> _THE PROBLEM_: Please restate every entry exactly. Leave out the pictures.

Start of Block

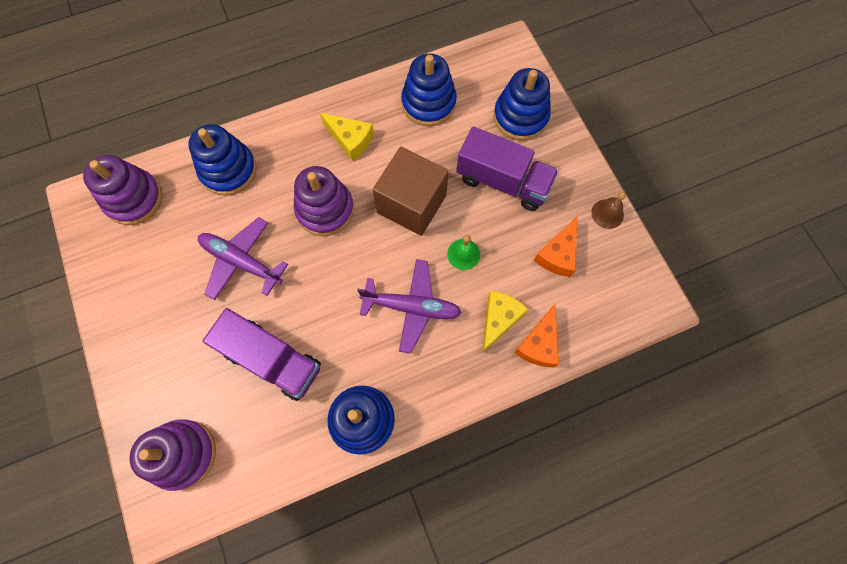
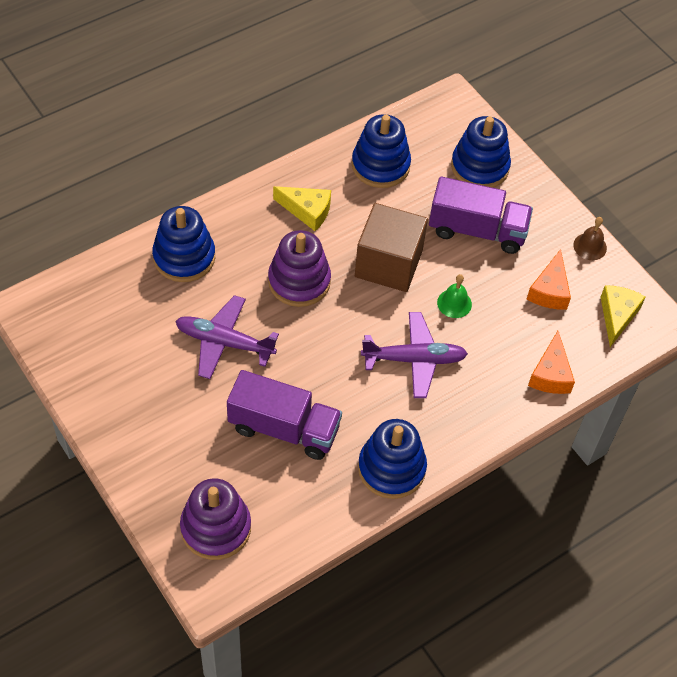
camera: 15 degrees left, 15 degrees down
purple stacking toy [83,155,163,225] -> none
yellow cheese [482,290,528,353] -> yellow cheese moved to [601,285,646,347]

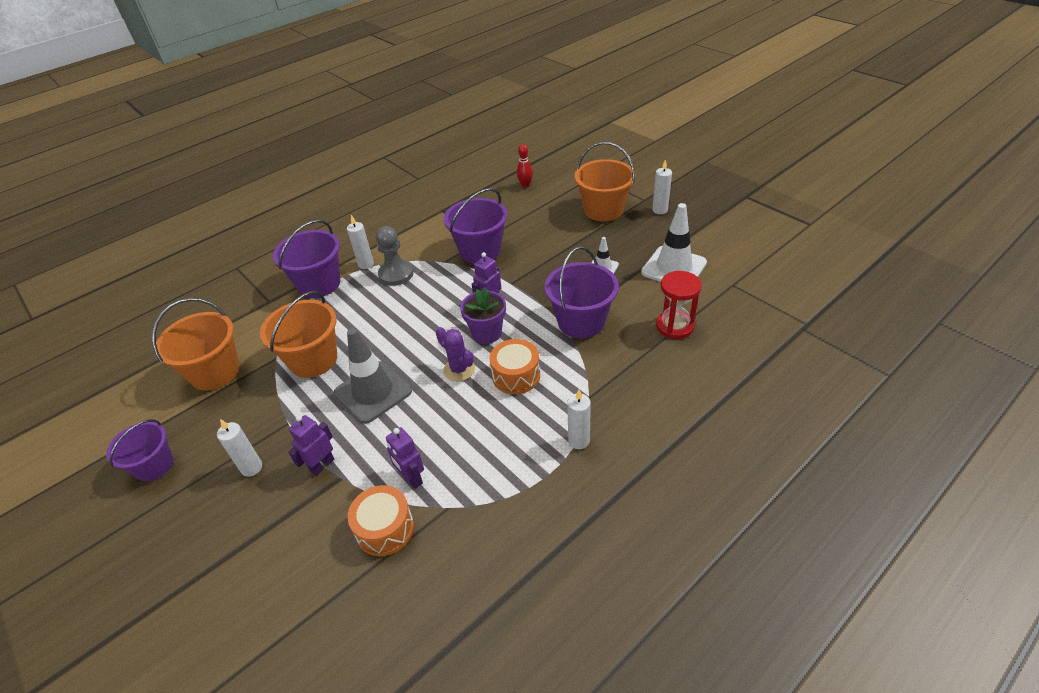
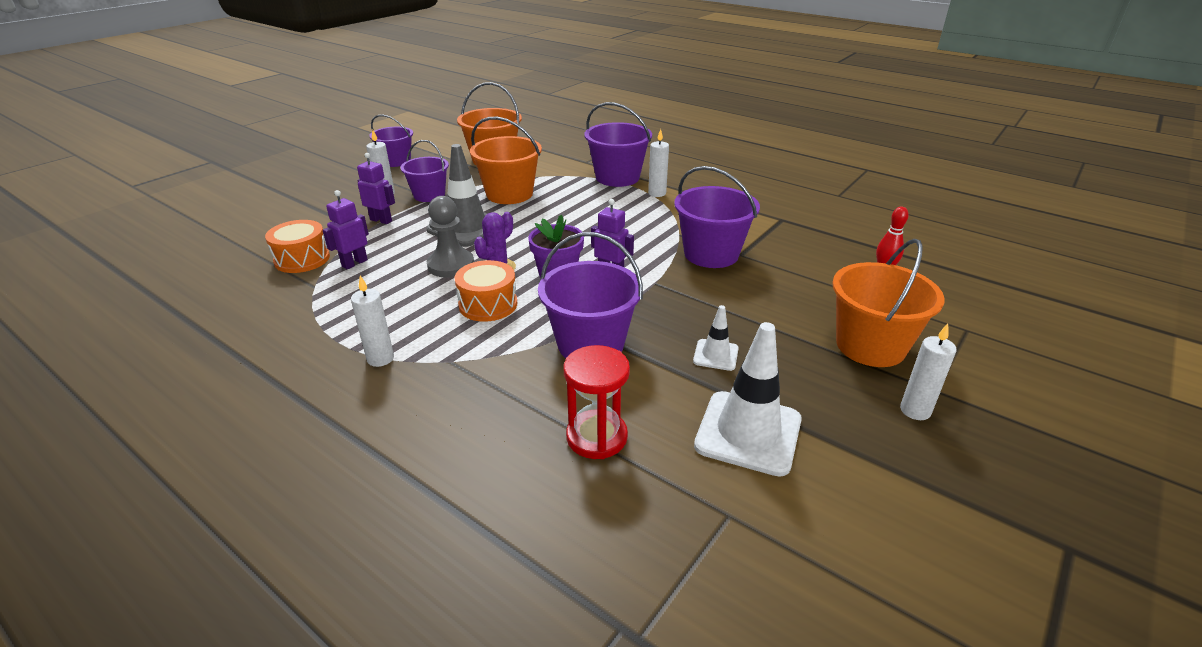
camera: 75 degrees right, 10 degrees down
grey pawn [376,226,414,286] -> grey pawn moved to [427,196,474,278]
none -> purple bucket [400,140,449,202]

End of Block

> _ANSWER AREA_:
camera: 15 degrees left, 15 degrees down
purple stacking toy [83,155,163,225] -> none
yellow cheese [482,290,528,353] -> yellow cheese moved to [601,285,646,347]

camera: 75 degrees right, 10 degrees down
grey pawn [376,226,414,286] -> grey pawn moved to [427,196,474,278]
none -> purple bucket [400,140,449,202]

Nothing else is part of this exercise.